== Segment start ==
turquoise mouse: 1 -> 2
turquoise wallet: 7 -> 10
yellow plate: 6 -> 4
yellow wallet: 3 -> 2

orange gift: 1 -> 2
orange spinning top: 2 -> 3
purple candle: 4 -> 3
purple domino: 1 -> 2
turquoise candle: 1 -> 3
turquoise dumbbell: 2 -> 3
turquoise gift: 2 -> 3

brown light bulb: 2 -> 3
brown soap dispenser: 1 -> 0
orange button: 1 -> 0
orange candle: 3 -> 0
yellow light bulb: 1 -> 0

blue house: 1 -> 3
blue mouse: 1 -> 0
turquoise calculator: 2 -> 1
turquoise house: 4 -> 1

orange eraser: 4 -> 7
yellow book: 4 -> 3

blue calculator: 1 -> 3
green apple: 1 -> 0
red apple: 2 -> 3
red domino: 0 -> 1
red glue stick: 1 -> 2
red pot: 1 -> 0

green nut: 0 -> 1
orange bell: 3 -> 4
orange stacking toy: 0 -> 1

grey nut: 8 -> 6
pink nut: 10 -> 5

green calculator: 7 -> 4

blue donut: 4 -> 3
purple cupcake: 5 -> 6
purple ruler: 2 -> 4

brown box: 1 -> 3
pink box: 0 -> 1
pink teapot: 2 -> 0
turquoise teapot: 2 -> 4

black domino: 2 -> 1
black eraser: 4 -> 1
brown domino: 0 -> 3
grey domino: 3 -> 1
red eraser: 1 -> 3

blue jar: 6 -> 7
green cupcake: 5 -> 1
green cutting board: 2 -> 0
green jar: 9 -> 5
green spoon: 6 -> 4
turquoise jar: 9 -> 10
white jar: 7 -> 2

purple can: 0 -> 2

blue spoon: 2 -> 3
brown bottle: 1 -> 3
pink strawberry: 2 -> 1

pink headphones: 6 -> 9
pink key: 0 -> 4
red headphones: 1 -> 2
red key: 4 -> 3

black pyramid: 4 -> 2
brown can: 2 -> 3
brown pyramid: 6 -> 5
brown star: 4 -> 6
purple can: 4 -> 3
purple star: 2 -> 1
== Segment end ==
■ INSTRUCTIONS FOR THE TASK
Look through the entries above. Extract each line with the word "wallet".

■ TASK OUTPUT
turquoise wallet: 7 -> 10
yellow wallet: 3 -> 2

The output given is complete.